Start of PROVIDED RECORDS

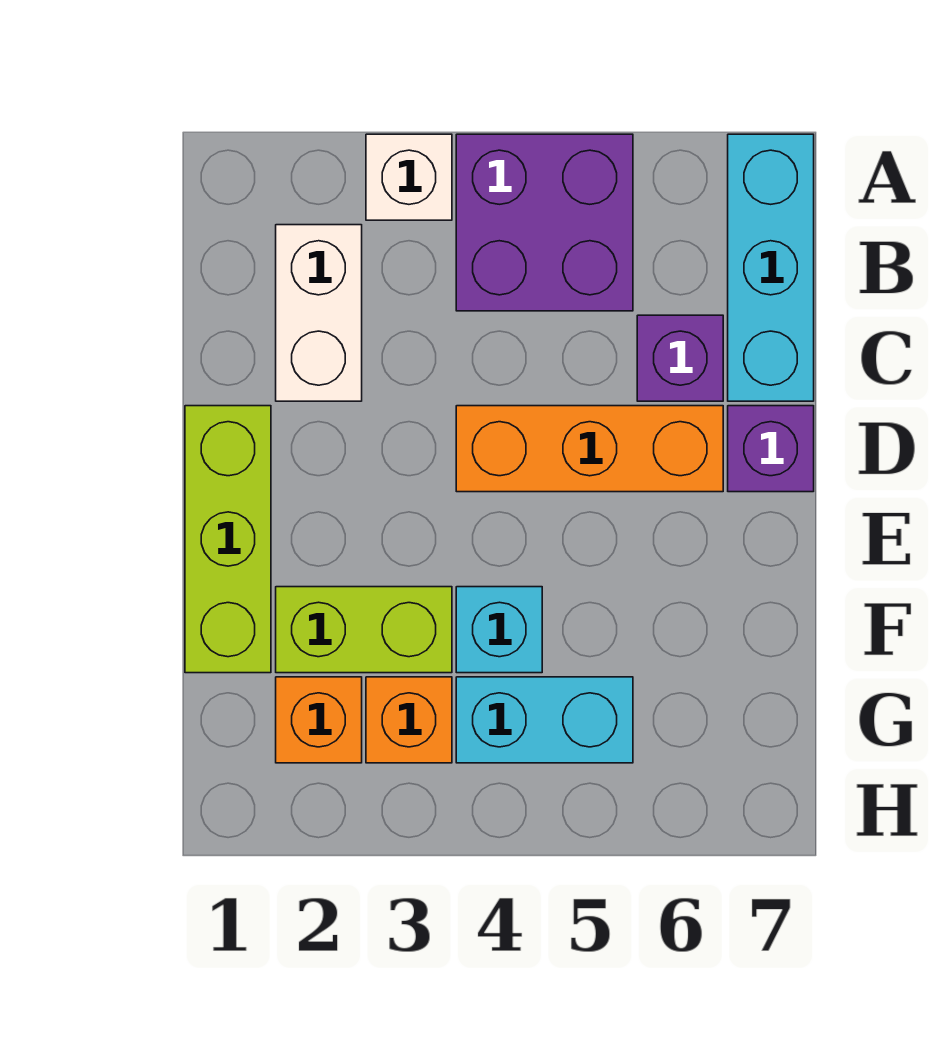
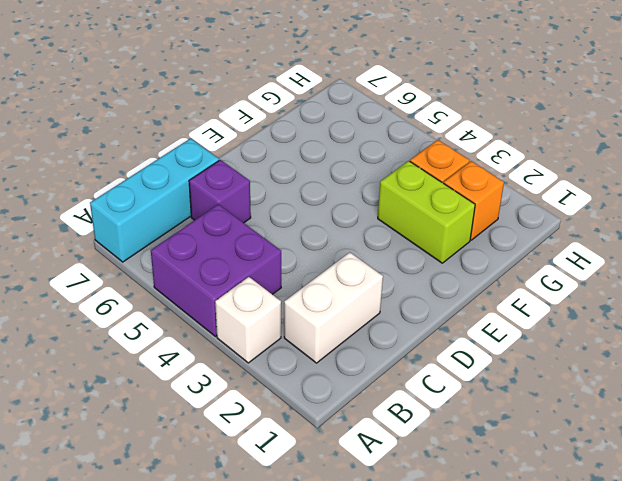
none -> lime brick D1:F1 level 1
none -> orange brick D4:D6 level 1
none -> purple brick D7 level 1

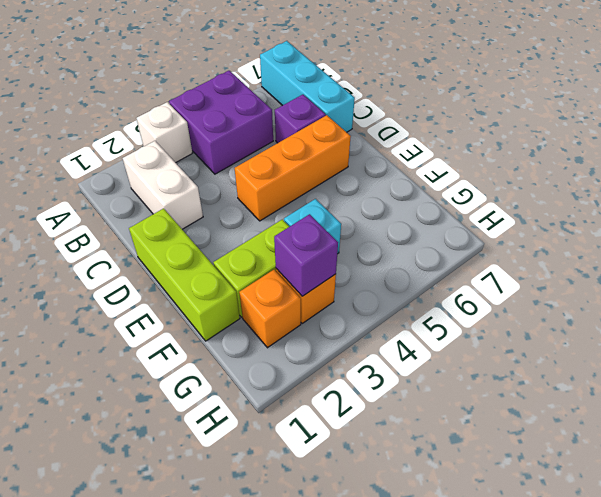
purple brick G3 level 2 -> purple brick D7 level 1
none -> cyan brick G4:G5 level 1

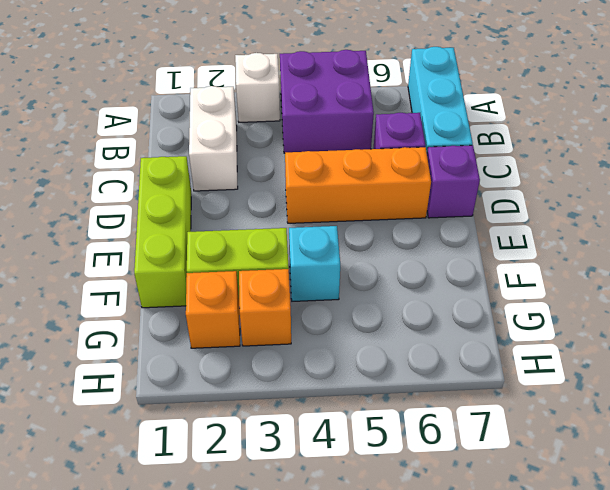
none -> cyan brick G4:G5 level 1

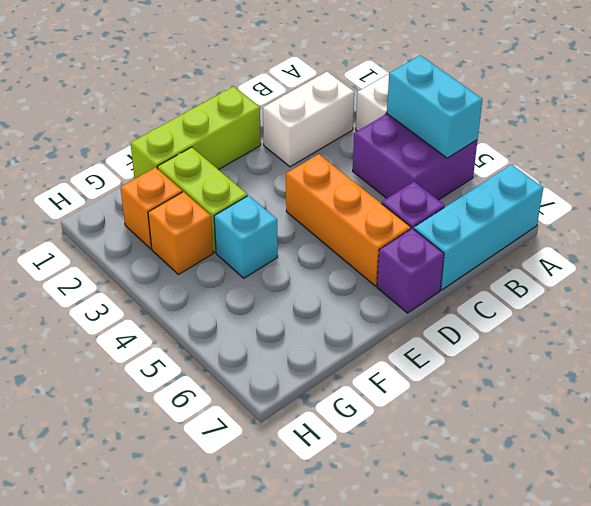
cyan brick A4:A5 level 2 -> cyan brick G4:G5 level 1

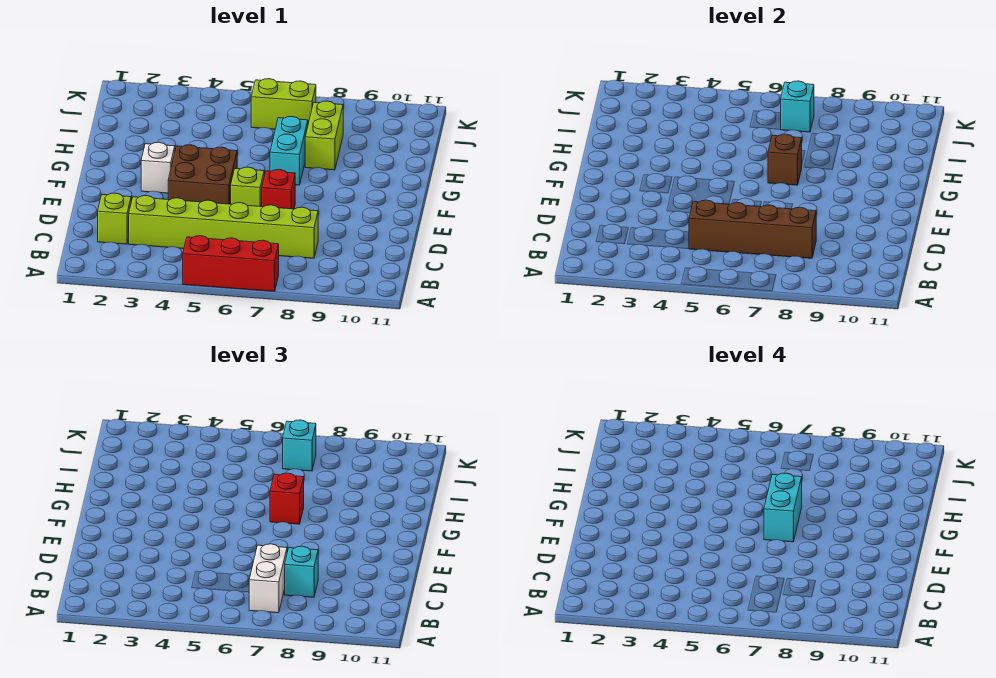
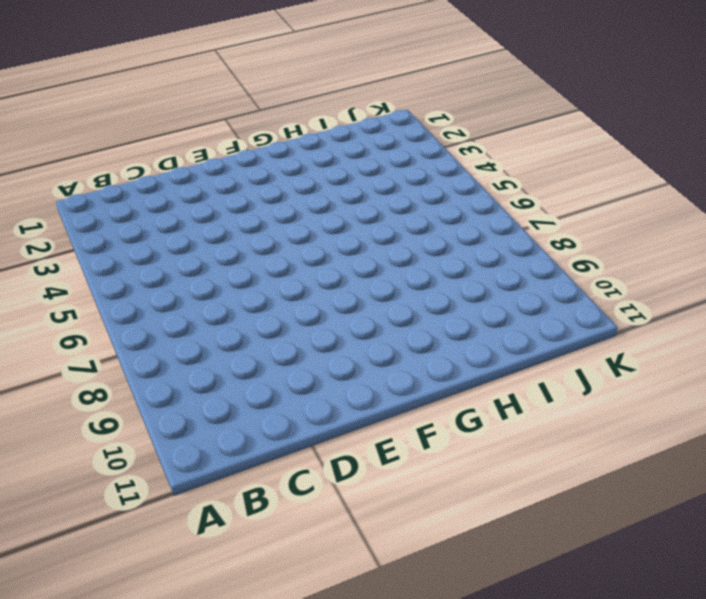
none -> red brick A5:A7 level 1
none -> lime brick C2 level 1
none -> lime brick C3:C8 level 1

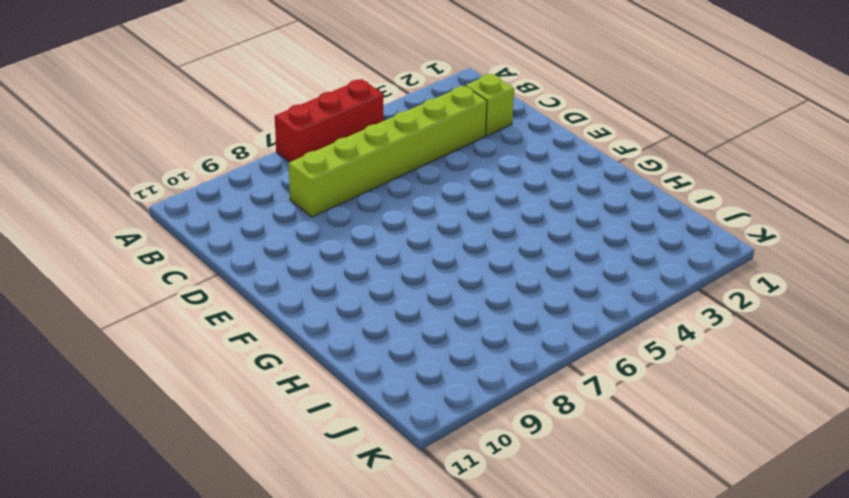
none -> brown brick E4:F5 level 1
none -> lime brick E6 level 1
none -> red brick E7 level 1

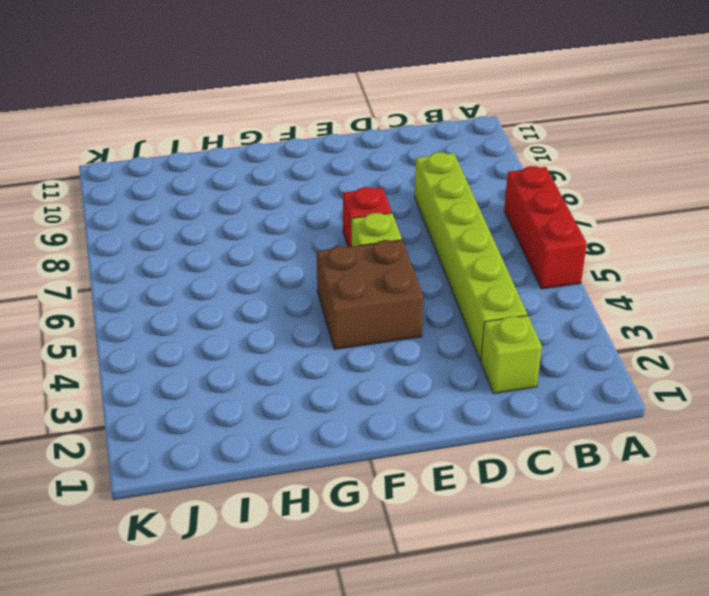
none -> white brick F3 level 1
none -> cyan brick G7:H7 level 1
none -> lime brick H8:I8 level 1

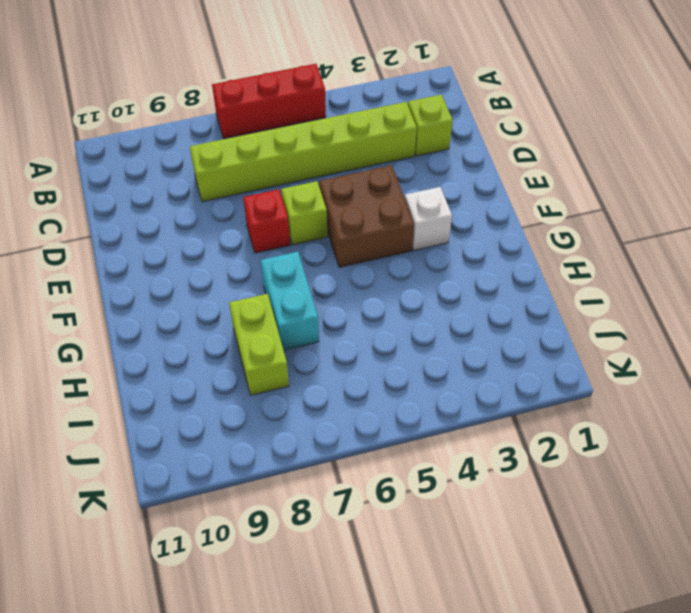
none -> lime brick J6:J7 level 1
none -> brown brick C5:C8 level 2
none -> brown brick G7 level 2

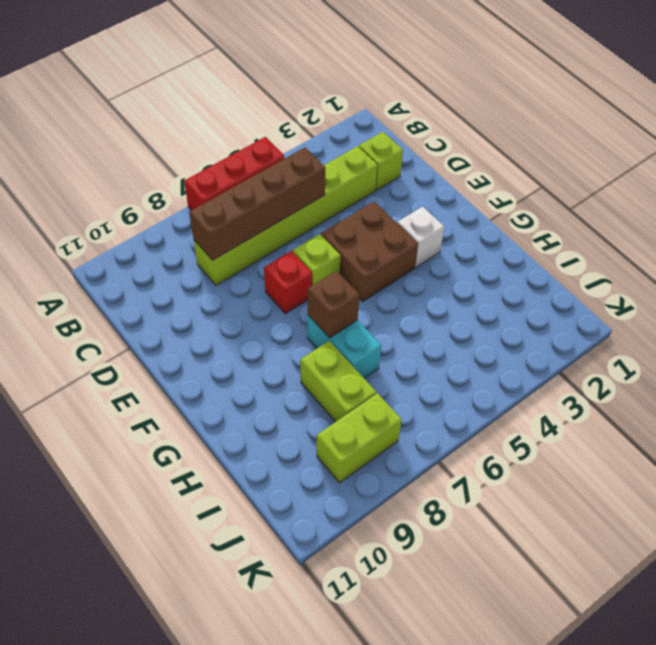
lime brick J8:J9 level 1 -> lime brick J6:J7 level 1
none -> cyan brick J7 level 2
none -> white brick B7:C7 level 3
none -> cyan brick C8 level 3

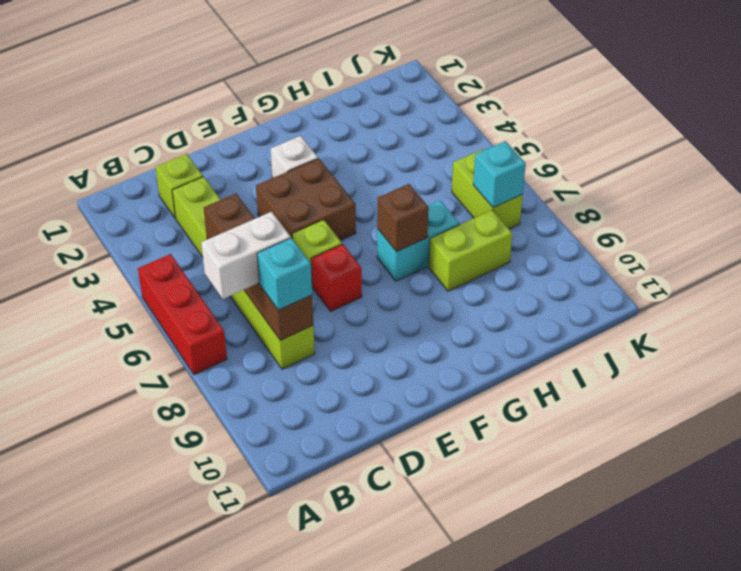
none -> red brick G7 level 3
none -> cyan brick J7 level 3
none -> cyan brick F7:G7 level 4

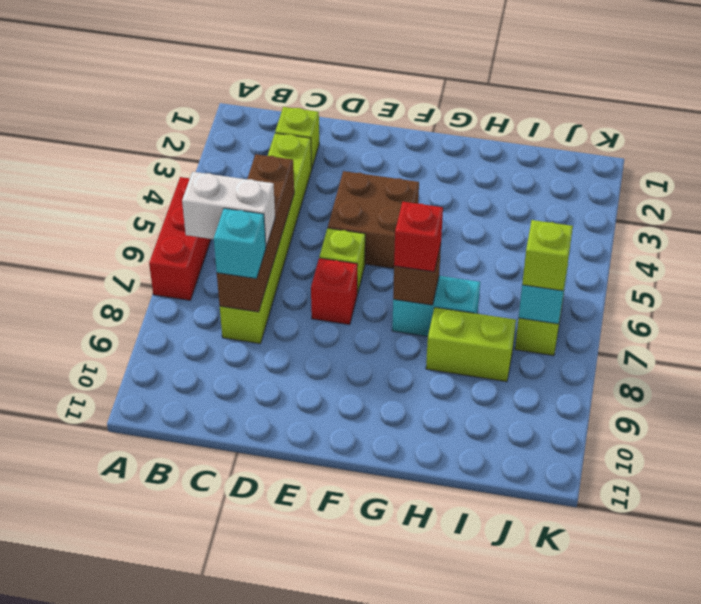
lime brick J7 level 3 -> cyan brick J7 level 3
none -> white brick F3 level 1
none -> cyan brick F7:G7 level 4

End of PROVIDED RECORDS

● PROBLEM
Copy every line of the records exactly as it is written, but not the pictures.

● WRITTEN SOLUTION
none -> lime brick D1:F1 level 1
none -> orange brick D4:D6 level 1
none -> purple brick D7 level 1

purple brick G3 level 2 -> purple brick D7 level 1
none -> cyan brick G4:G5 level 1

none -> cyan brick G4:G5 level 1

cyan brick A4:A5 level 2 -> cyan brick G4:G5 level 1

none -> red brick A5:A7 level 1
none -> lime brick C2 level 1
none -> lime brick C3:C8 level 1

none -> brown brick E4:F5 level 1
none -> lime brick E6 level 1
none -> red brick E7 level 1

none -> white brick F3 level 1
none -> cyan brick G7:H7 level 1
none -> lime brick H8:I8 level 1

none -> lime brick J6:J7 level 1
none -> brown brick C5:C8 level 2
none -> brown brick G7 level 2

lime brick J8:J9 level 1 -> lime brick J6:J7 level 1
none -> cyan brick J7 level 2
none -> white brick B7:C7 level 3
none -> cyan brick C8 level 3

none -> red brick G7 level 3
none -> cyan brick J7 level 3
none -> cyan brick F7:G7 level 4

lime brick J7 level 3 -> cyan brick J7 level 3
none -> white brick F3 level 1
none -> cyan brick F7:G7 level 4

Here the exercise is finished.